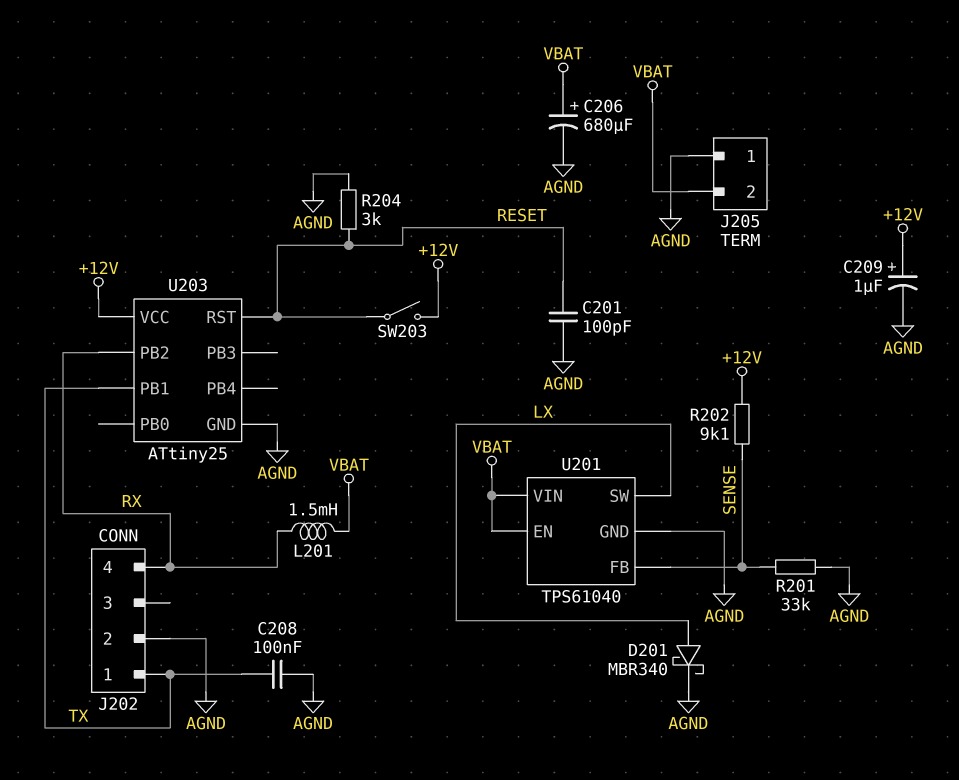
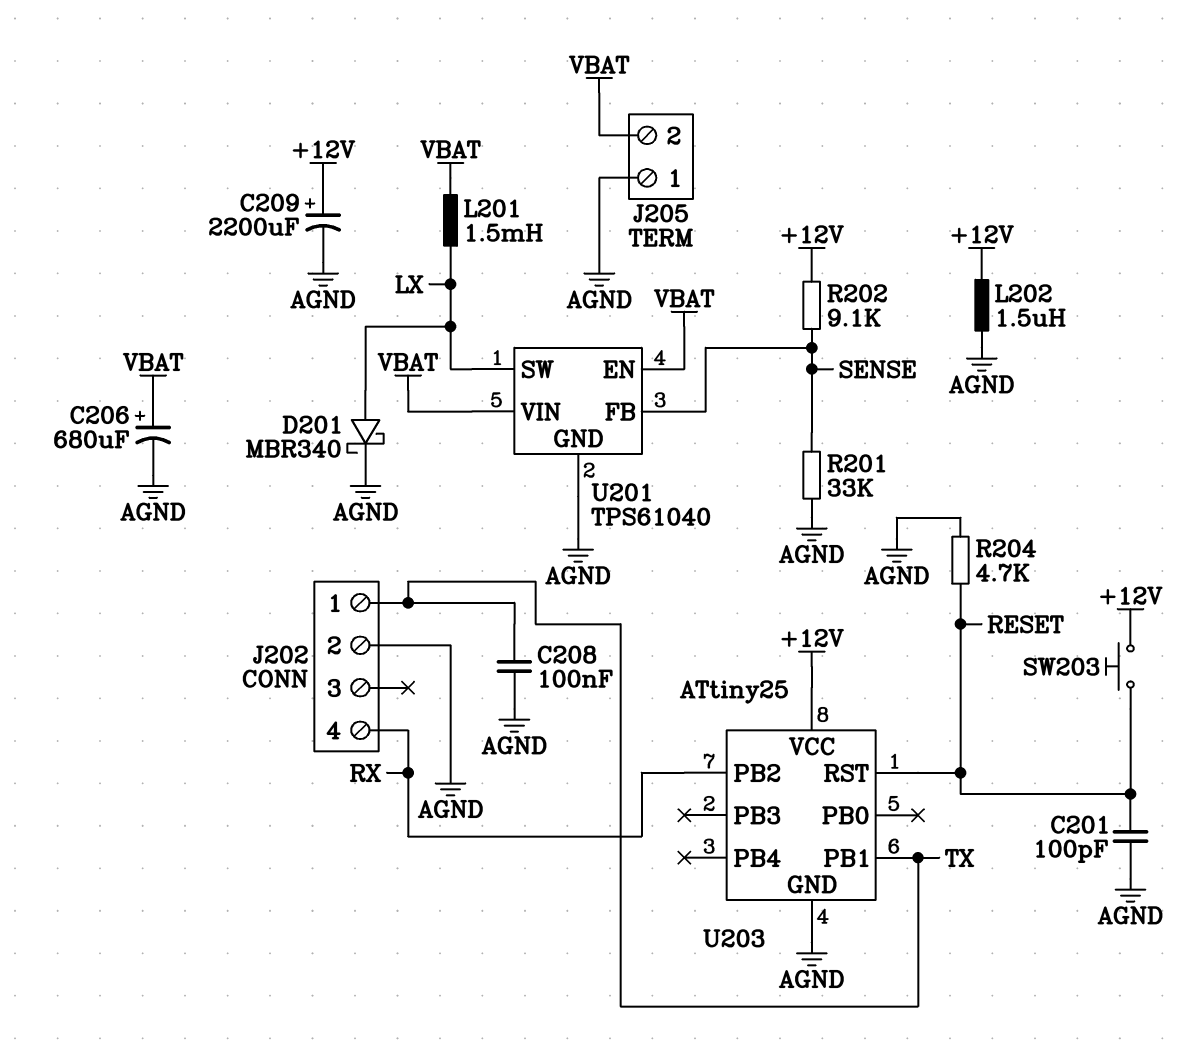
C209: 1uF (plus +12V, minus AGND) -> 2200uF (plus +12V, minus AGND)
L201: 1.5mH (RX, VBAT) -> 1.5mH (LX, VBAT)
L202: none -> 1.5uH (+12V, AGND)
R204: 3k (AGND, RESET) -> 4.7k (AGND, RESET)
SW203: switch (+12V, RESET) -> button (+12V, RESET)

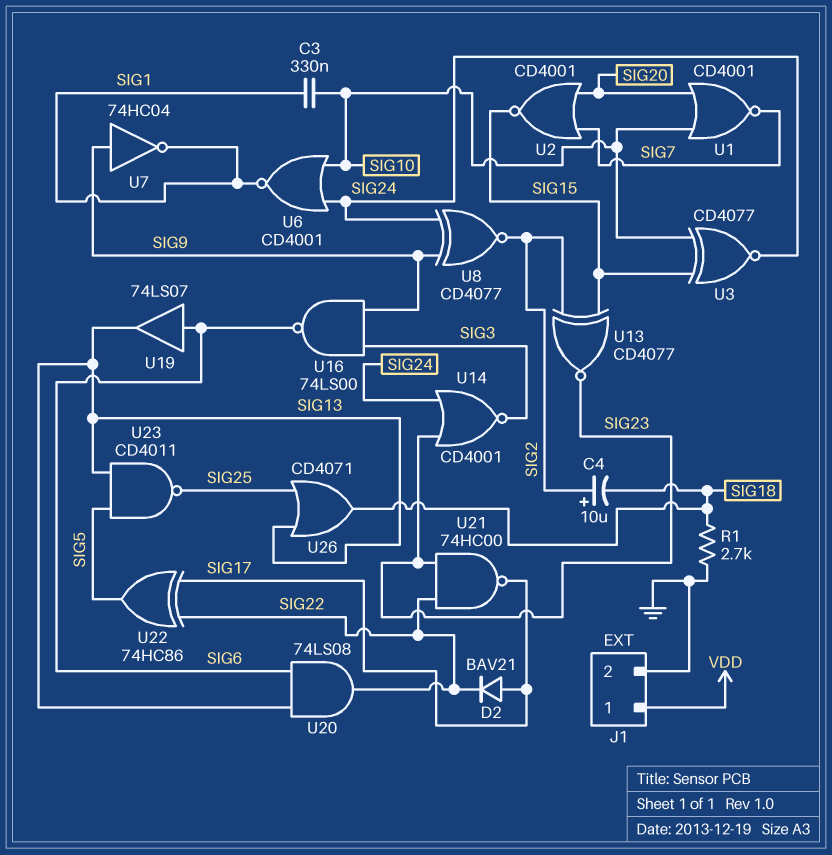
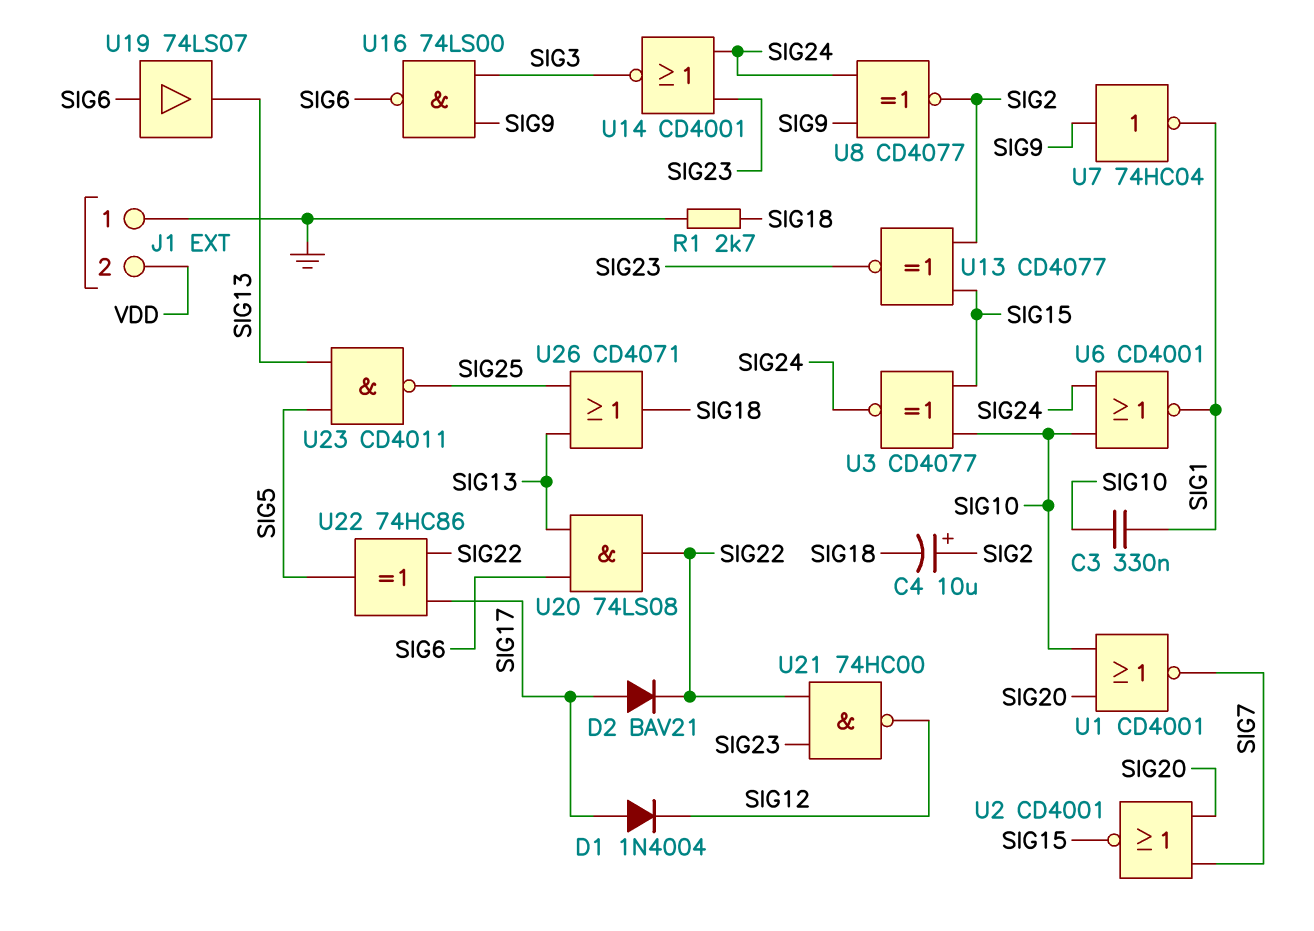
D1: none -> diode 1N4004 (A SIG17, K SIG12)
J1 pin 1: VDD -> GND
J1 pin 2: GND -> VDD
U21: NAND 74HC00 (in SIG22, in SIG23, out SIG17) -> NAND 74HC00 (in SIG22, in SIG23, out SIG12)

########

• Your instructions: Print every entry above verbatim but drop the images.

• Result of this task:
C209: 1uF (plus +12V, minus AGND) -> 2200uF (plus +12V, minus AGND)
L201: 1.5mH (RX, VBAT) -> 1.5mH (LX, VBAT)
L202: none -> 1.5uH (+12V, AGND)
R204: 3k (AGND, RESET) -> 4.7k (AGND, RESET)
SW203: switch (+12V, RESET) -> button (+12V, RESET)

D1: none -> diode 1N4004 (A SIG17, K SIG12)
J1 pin 1: VDD -> GND
J1 pin 2: GND -> VDD
U21: NAND 74HC00 (in SIG22, in SIG23, out SIG17) -> NAND 74HC00 (in SIG22, in SIG23, out SIG12)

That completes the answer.